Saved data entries
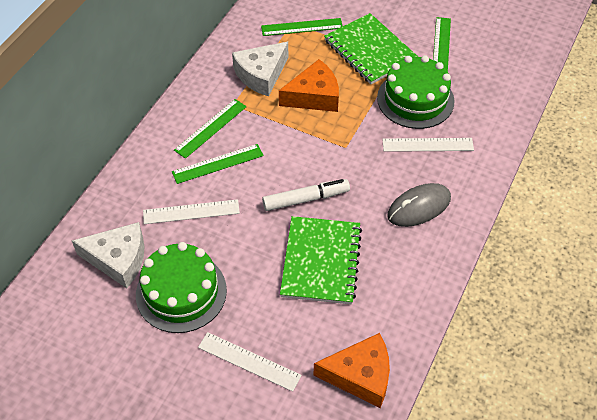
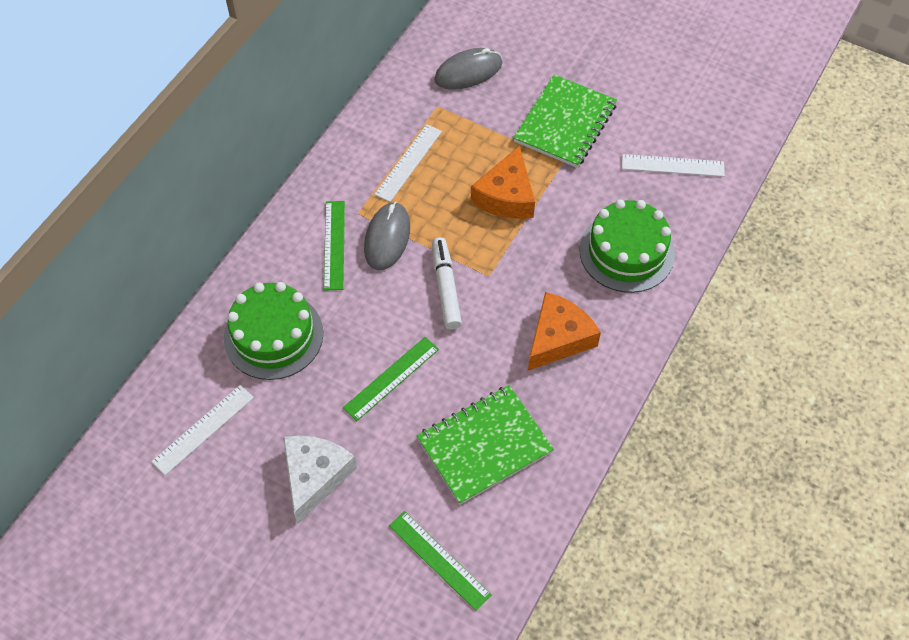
green ruler: 4 -> 3
grey mouse: 1 -> 2
white cheese: 2 -> 1

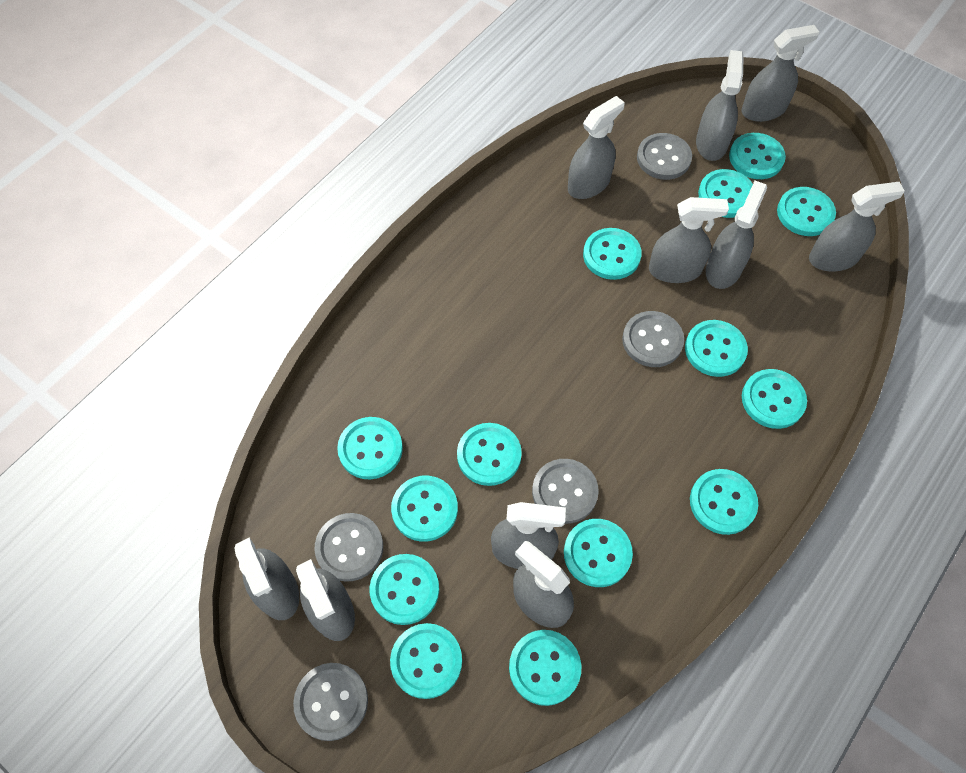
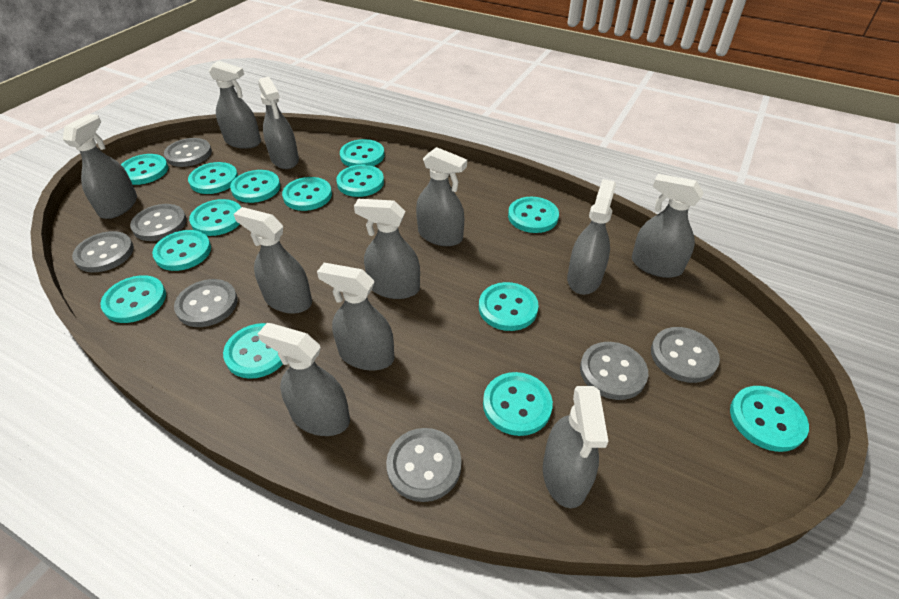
grey button: 5 -> 7
grey spray bottle: 10 -> 11

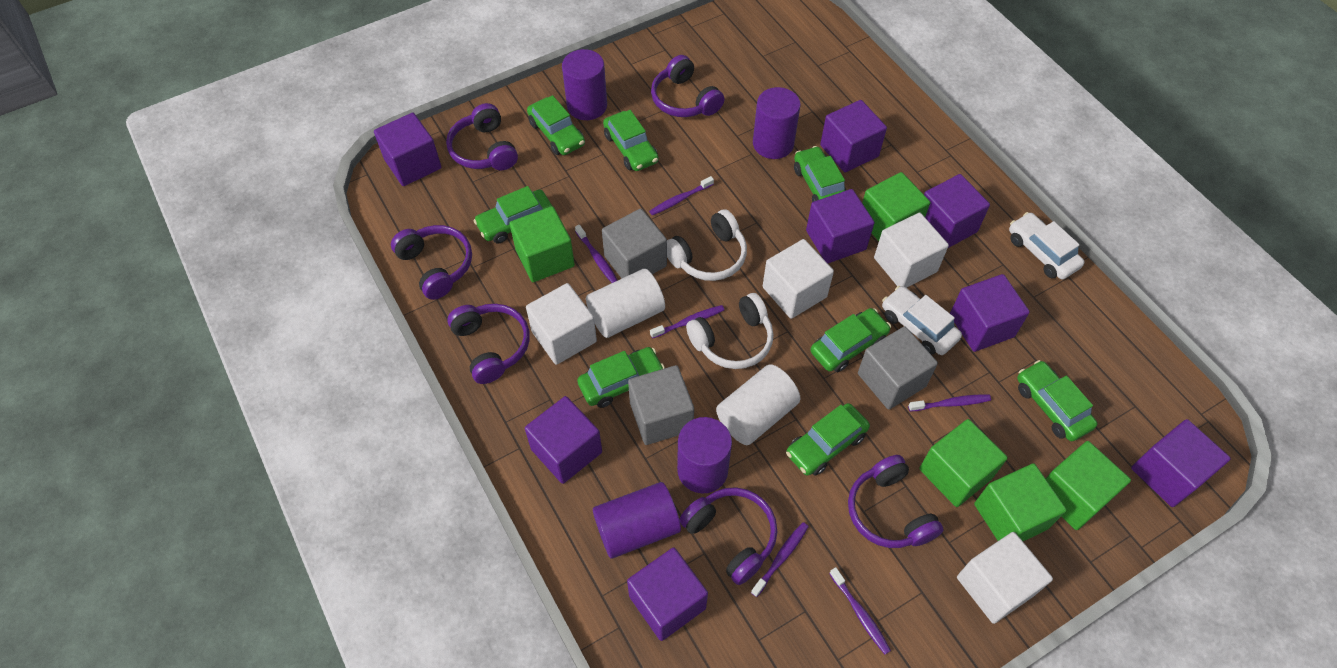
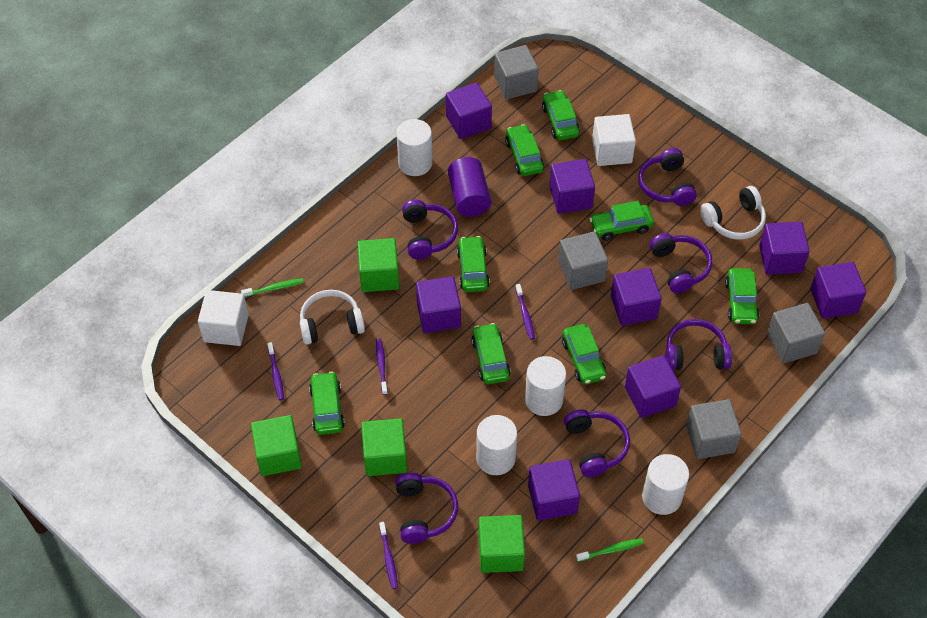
green cube: 5 -> 4
green toothbrush: 0 -> 2
grey cube: 3 -> 4
purple cylinder: 4 -> 1
purple toothbrush: 6 -> 4
white car: 2 -> 0
white cube: 4 -> 2
white cylinder: 2 -> 4

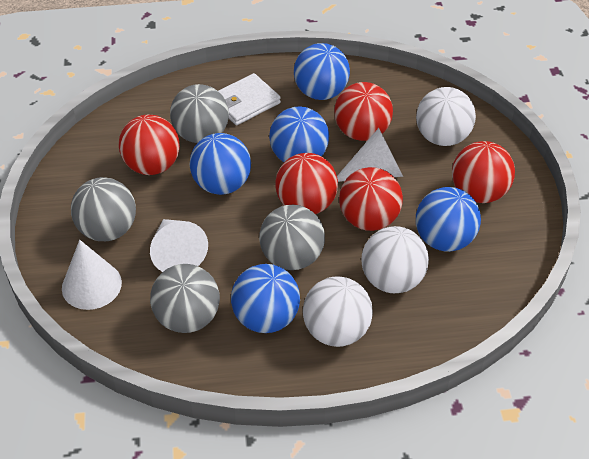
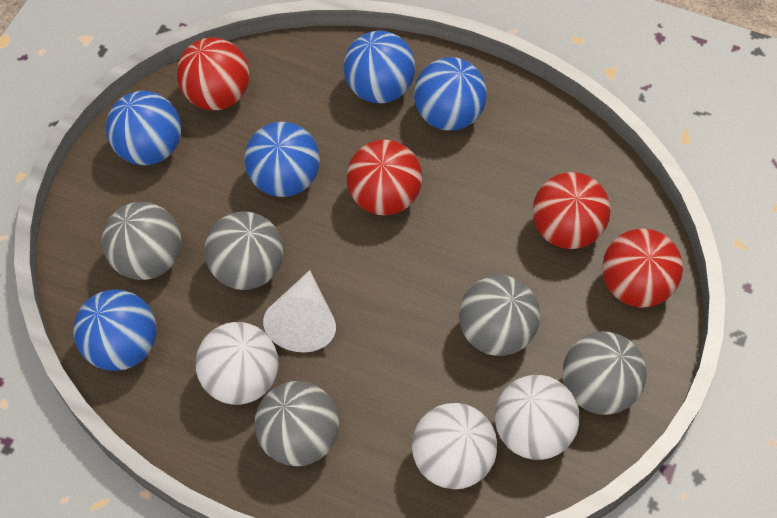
grey ball: 4 -> 5
red ball: 5 -> 4
white cone: 3 -> 1
white wallet: 1 -> 0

* _TASK PROMPT_:
Output each record above exactly as written. Skip any pictures.

* _TASK ANSWER_:
green ruler: 4 -> 3
grey mouse: 1 -> 2
white cheese: 2 -> 1

grey button: 5 -> 7
grey spray bottle: 10 -> 11

green cube: 5 -> 4
green toothbrush: 0 -> 2
grey cube: 3 -> 4
purple cylinder: 4 -> 1
purple toothbrush: 6 -> 4
white car: 2 -> 0
white cube: 4 -> 2
white cylinder: 2 -> 4

grey ball: 4 -> 5
red ball: 5 -> 4
white cone: 3 -> 1
white wallet: 1 -> 0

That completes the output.